[Before-and-after change data]

·····

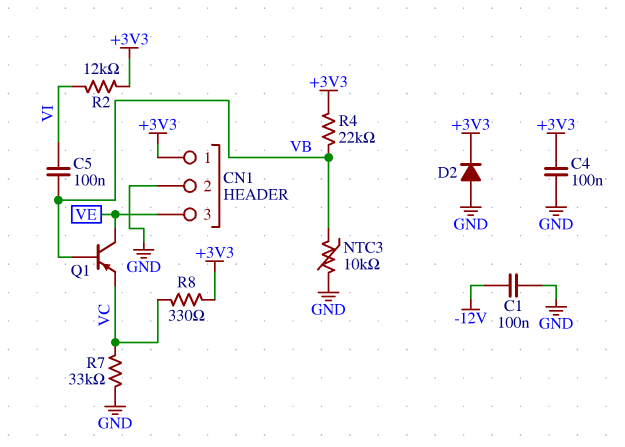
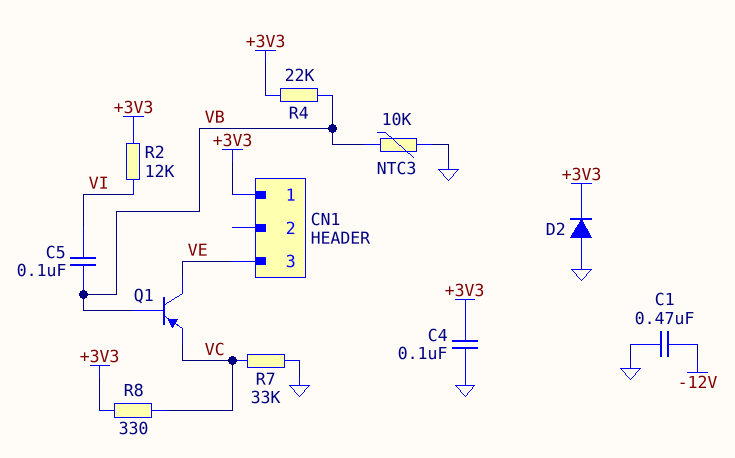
C1: 100nF (-12V, GND) -> 470nF (-12V, GND)
CN1 pin 2: GND -> none

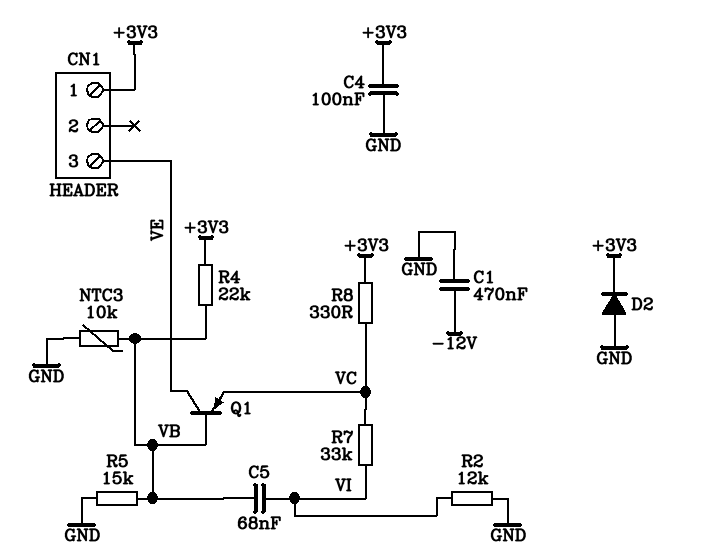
C5: 100nF (VB, VI) -> 68nF (VB, VI)
R2: 12k (+3V3, VI) -> 12k (GND, VI)
R5: none -> 15k (GND, VB)
R7: 33k (GND, VC) -> 33k (VC, VI)

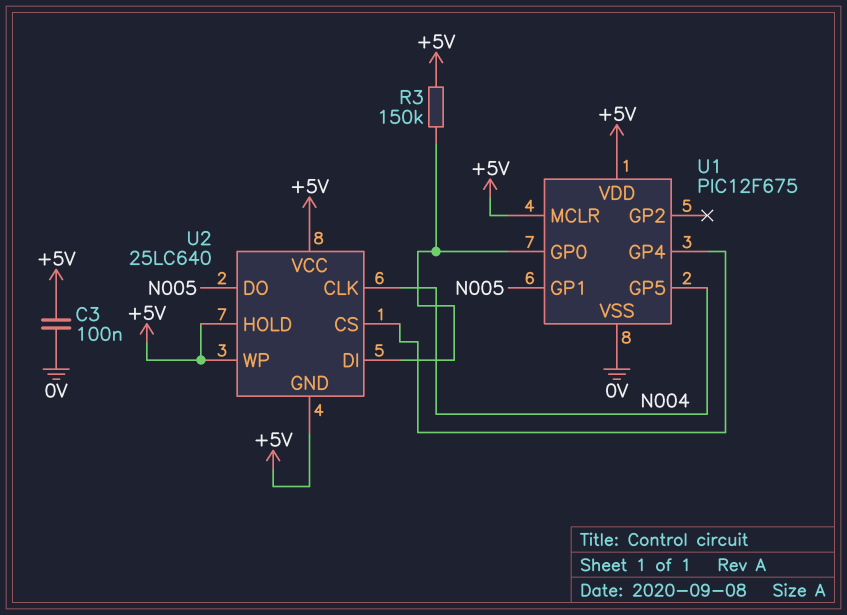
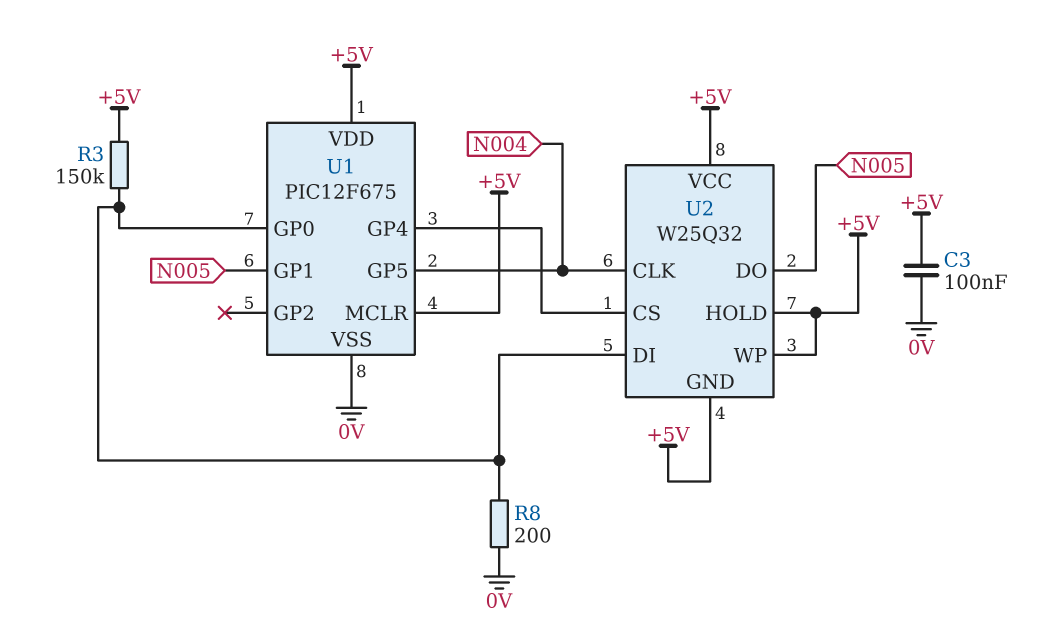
R8: none -> 200 (0V, U1/GP0)
U2: 25LC640 -> W25Q32

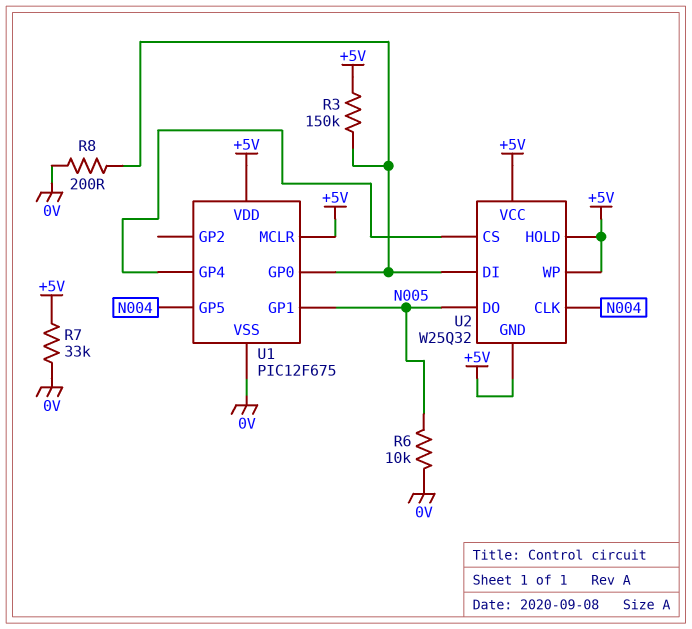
C3: 100nF (+5V, 0V) -> none
R6: none -> 10k (0V, N005)
R7: none -> 33k (+5V, 0V)

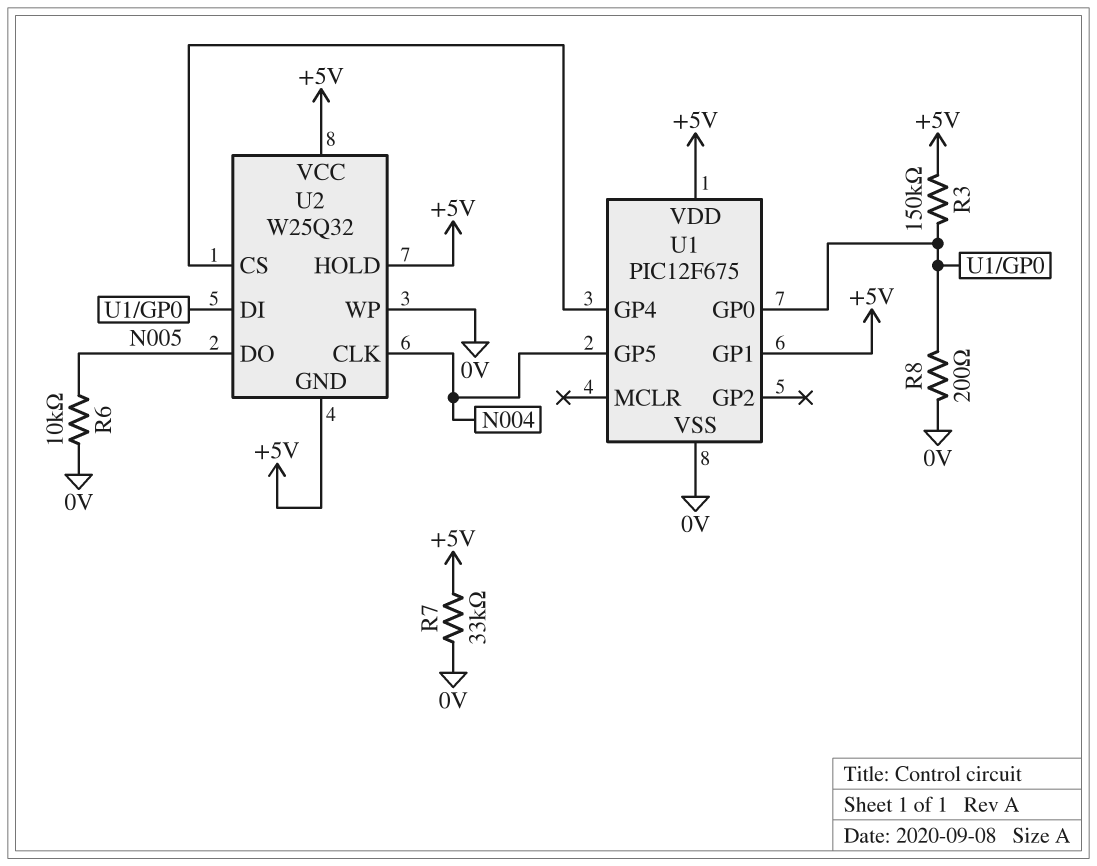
U1 pin GP1: N005 -> +5V
U1 pin MCLR: +5V -> none
U2 pin WP: +5V -> 0V

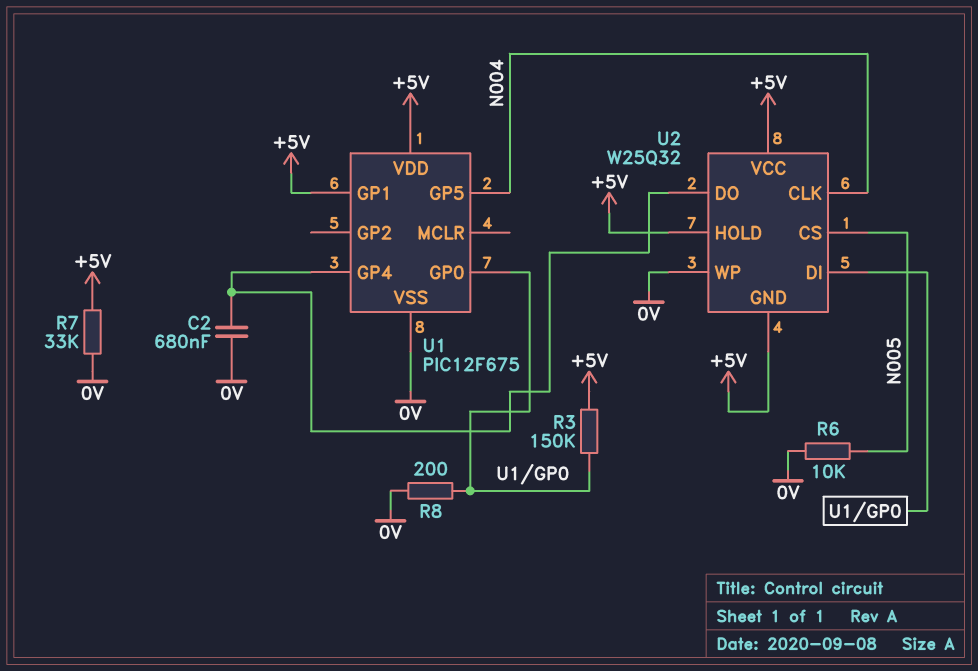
C2: none -> 680nF (0V, U1/GP4)
U2 pin CS: U1/GP4 -> N005
U2 pin DO: N005 -> U1/GP4

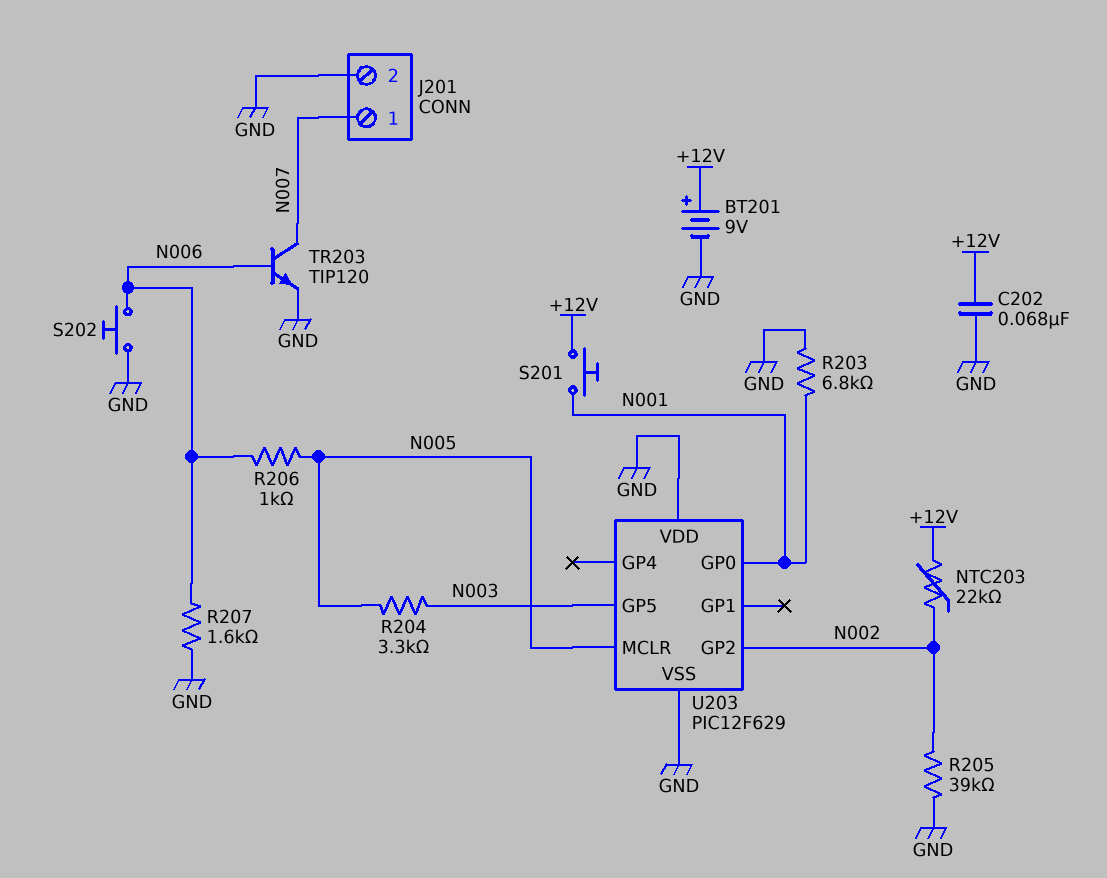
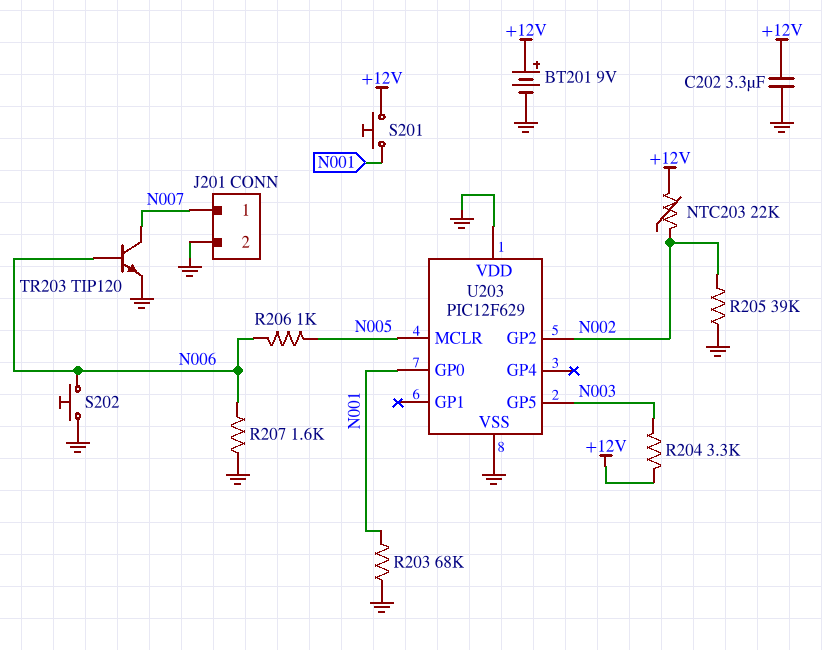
C202: 68nF (+12V, GND) -> 3.3uF (+12V, GND)
R203: 6.8k (GND, N001) -> 68k (GND, N001)
R204: 3.3k (N003, N005) -> 3.3k (+12V, N003)

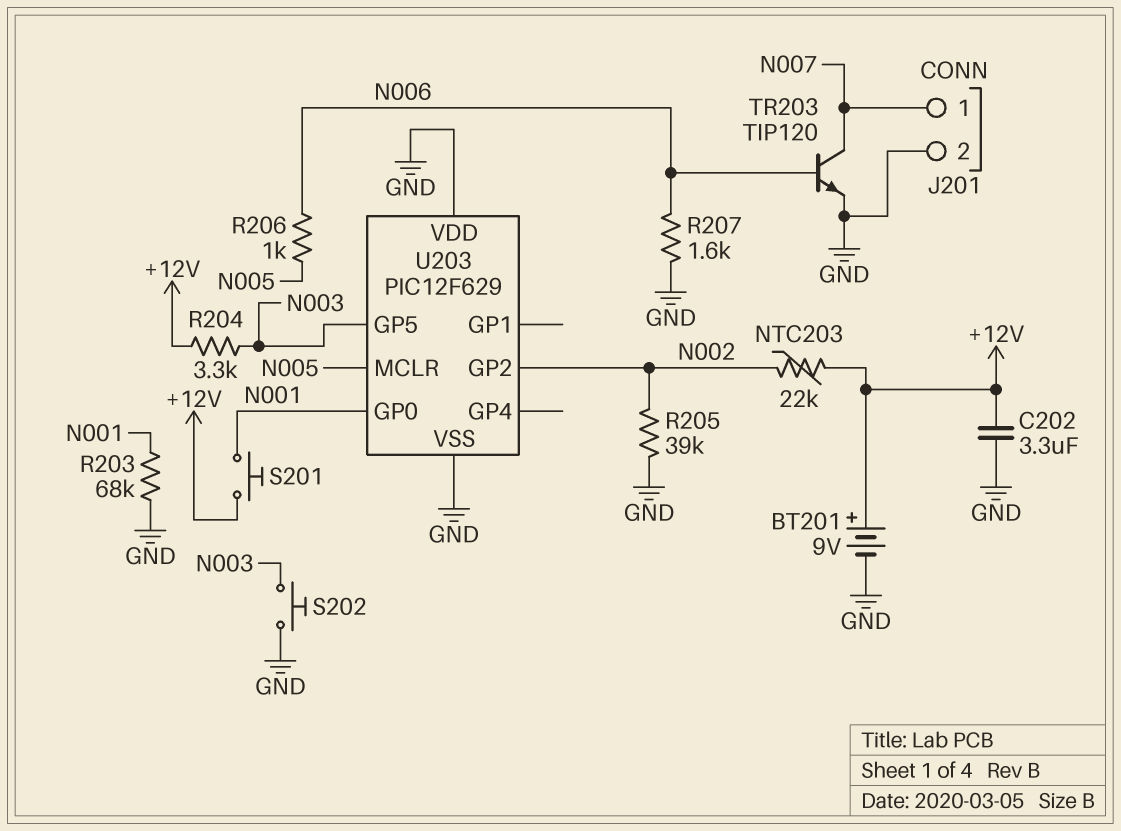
S202: button (GND, N006) -> button (GND, N003)

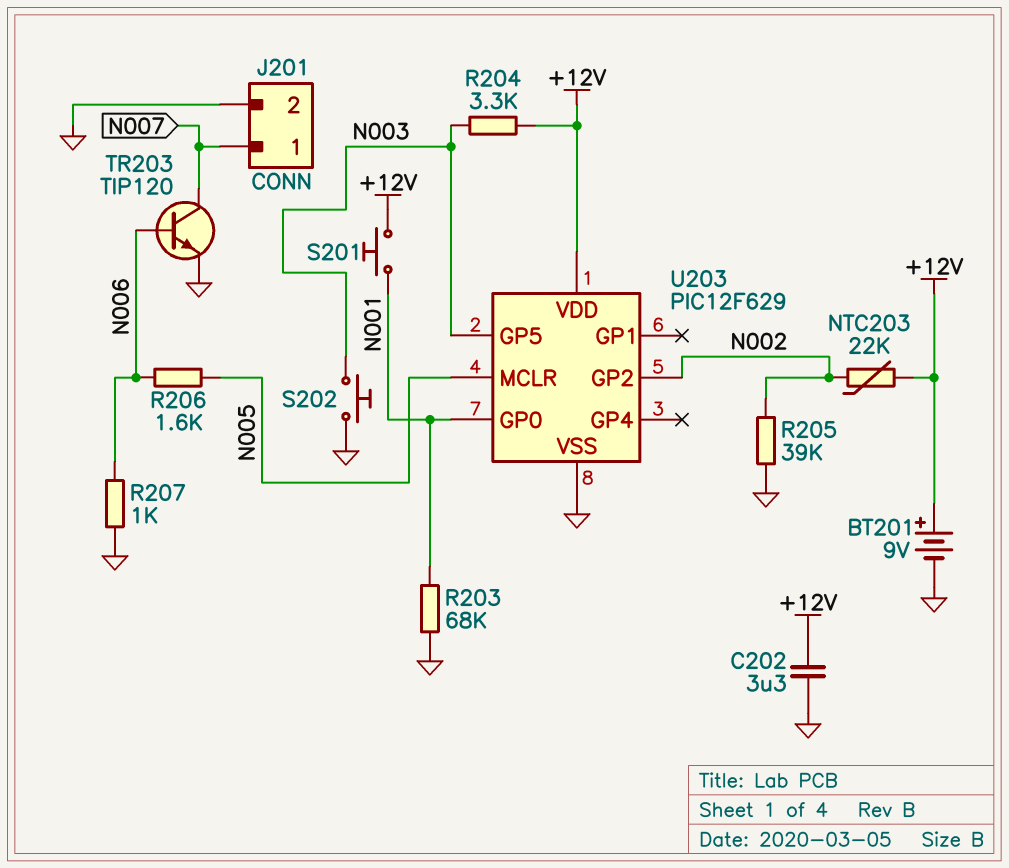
R206: 1k (N005, N006) -> 1.6k (N005, N006)
R207: 1.6k (GND, N006) -> 1k (GND, N006)
U203 pin VDD: GND -> +12V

·····

# Your assignment
Please set down the records above word for word and omit their pictures.

# The completed task
C1: 100nF (-12V, GND) -> 470nF (-12V, GND)
CN1 pin 2: GND -> none

C5: 100nF (VB, VI) -> 68nF (VB, VI)
R2: 12k (+3V3, VI) -> 12k (GND, VI)
R5: none -> 15k (GND, VB)
R7: 33k (GND, VC) -> 33k (VC, VI)

R8: none -> 200 (0V, U1/GP0)
U2: 25LC640 -> W25Q32

C3: 100nF (+5V, 0V) -> none
R6: none -> 10k (0V, N005)
R7: none -> 33k (+5V, 0V)

U1 pin GP1: N005 -> +5V
U1 pin MCLR: +5V -> none
U2 pin WP: +5V -> 0V

C2: none -> 680nF (0V, U1/GP4)
U2 pin CS: U1/GP4 -> N005
U2 pin DO: N005 -> U1/GP4

C202: 68nF (+12V, GND) -> 3.3uF (+12V, GND)
R203: 6.8k (GND, N001) -> 68k (GND, N001)
R204: 3.3k (N003, N005) -> 3.3k (+12V, N003)

S202: button (GND, N006) -> button (GND, N003)

R206: 1k (N005, N006) -> 1.6k (N005, N006)
R207: 1.6k (GND, N006) -> 1k (GND, N006)
U203 pin VDD: GND -> +12V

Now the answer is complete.